--- Work task ---
Starting at the line with "C8: 1.5nF (GND, N6) -> 68nF (GND, N6)", repeat every line exactly until the records end, including the last one.
--- Exercise materials ---
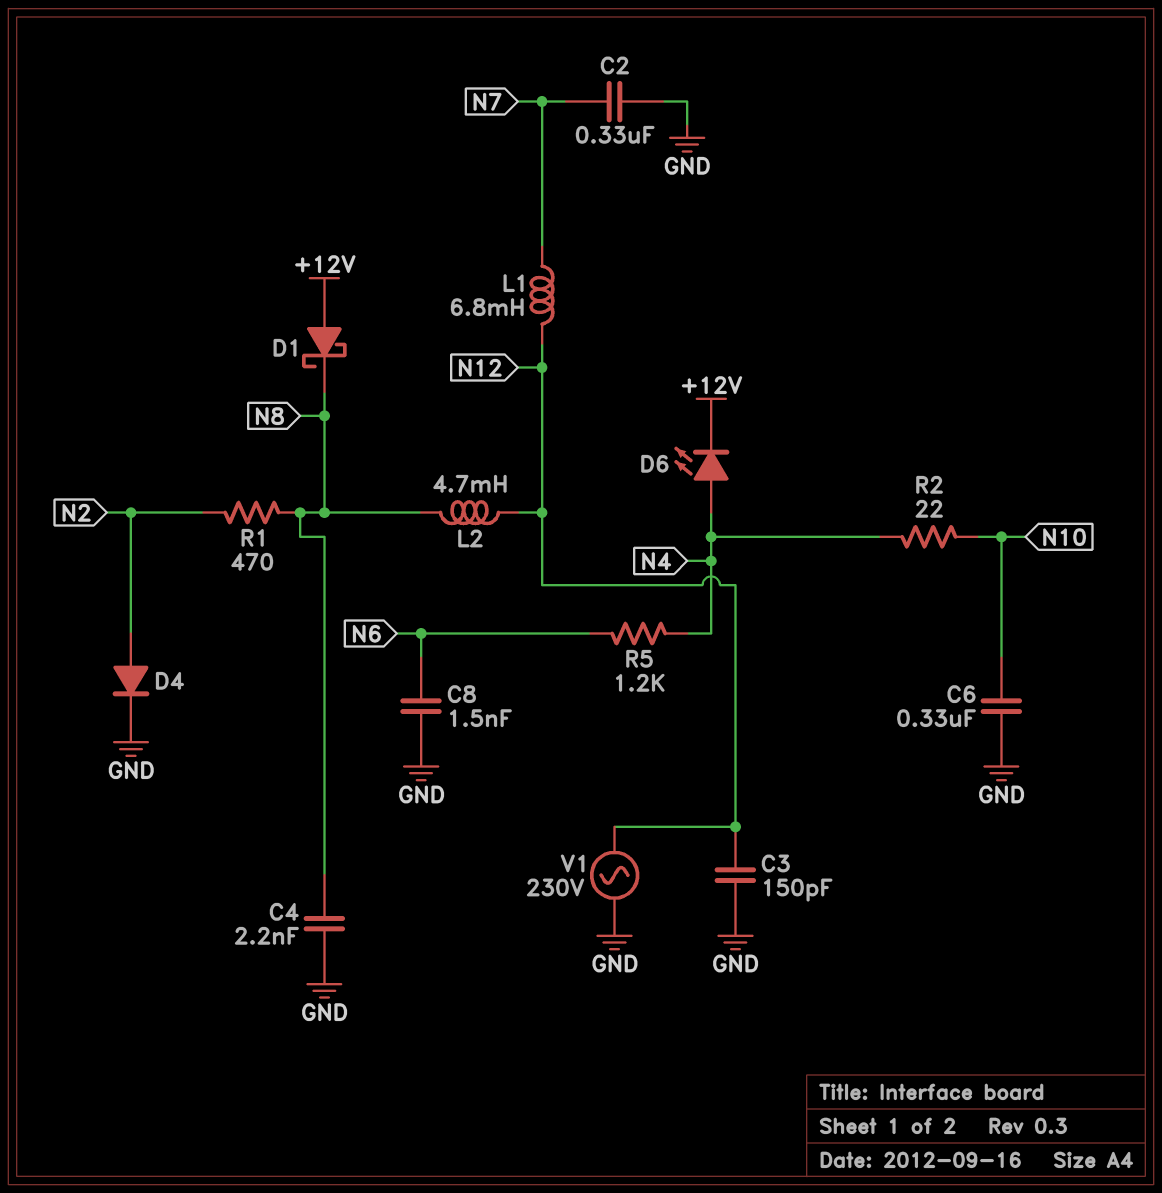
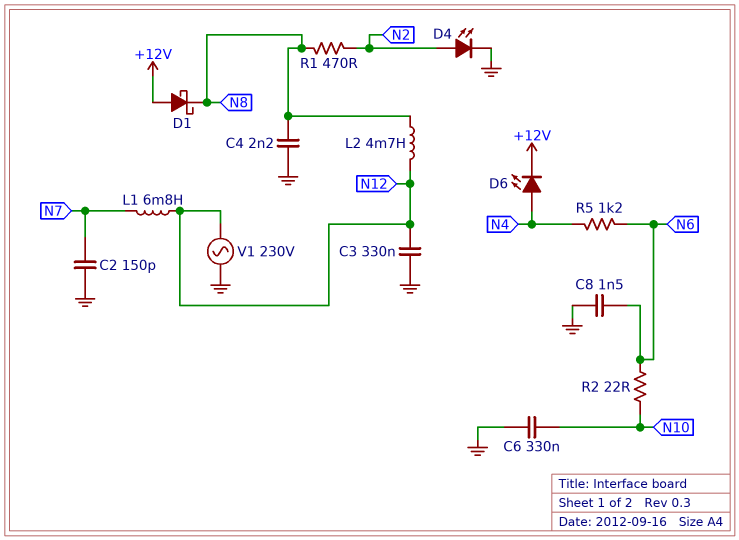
C2: 330nF (GND, N7) -> 150pF (GND, N7)
C3: 150pF (GND, N12) -> 330nF (GND, N12)
D4: diode (A N2, K GND) -> LED (A N2, K GND)
R2: 22 (N4, N10) -> 22 (N6, N10)

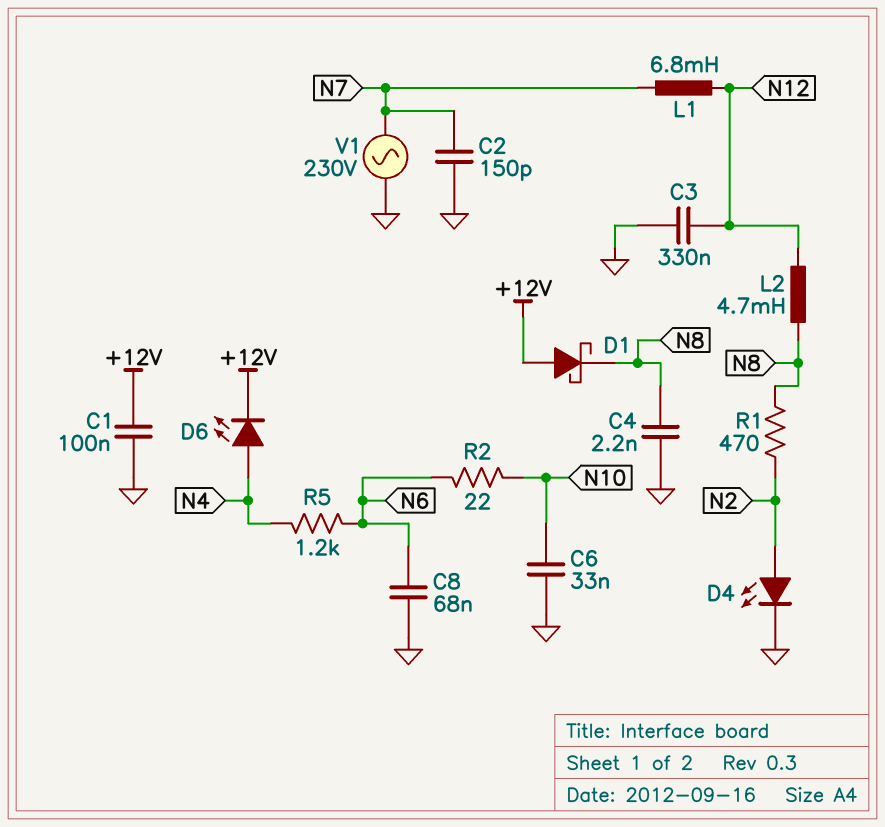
C1: none -> 100nF (+12V, GND)
C6: 330nF (GND, N10) -> 33nF (GND, N10)
C8: 1.5nF (GND, N6) -> 68nF (GND, N6)
V1: AC 230V (GND, N12) -> AC 230V (GND, N7)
---
--- Task response ---
C8: 1.5nF (GND, N6) -> 68nF (GND, N6)
V1: AC 230V (GND, N12) -> AC 230V (GND, N7)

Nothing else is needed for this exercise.